| Source data |
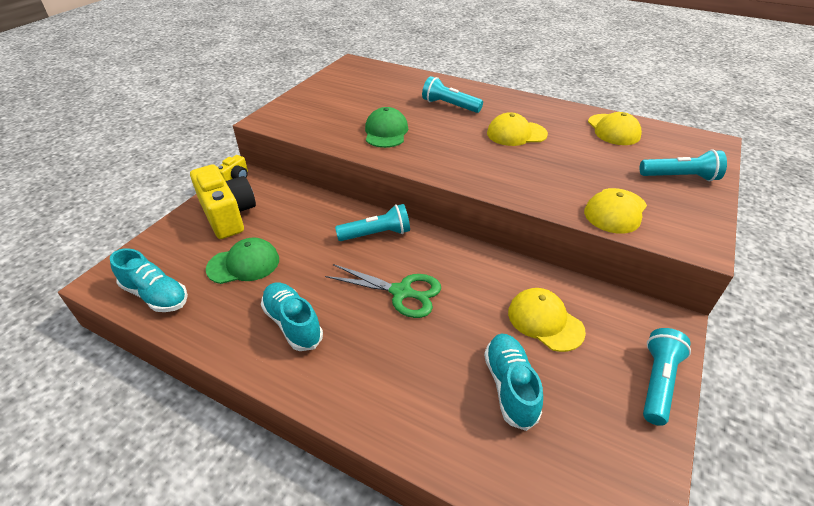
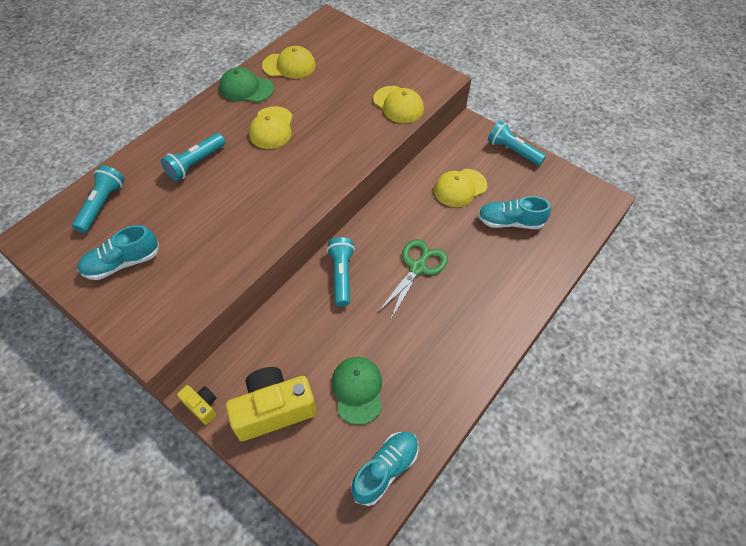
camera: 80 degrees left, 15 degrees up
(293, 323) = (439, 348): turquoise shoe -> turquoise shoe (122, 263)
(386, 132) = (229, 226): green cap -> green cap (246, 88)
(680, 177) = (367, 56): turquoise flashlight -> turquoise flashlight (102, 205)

| Required action |
Search the listing above for the word "turquoise", and copy every line that has it.

| Output below |
(293, 323) = (439, 348): turquoise shoe -> turquoise shoe (122, 263)
(680, 177) = (367, 56): turquoise flashlight -> turquoise flashlight (102, 205)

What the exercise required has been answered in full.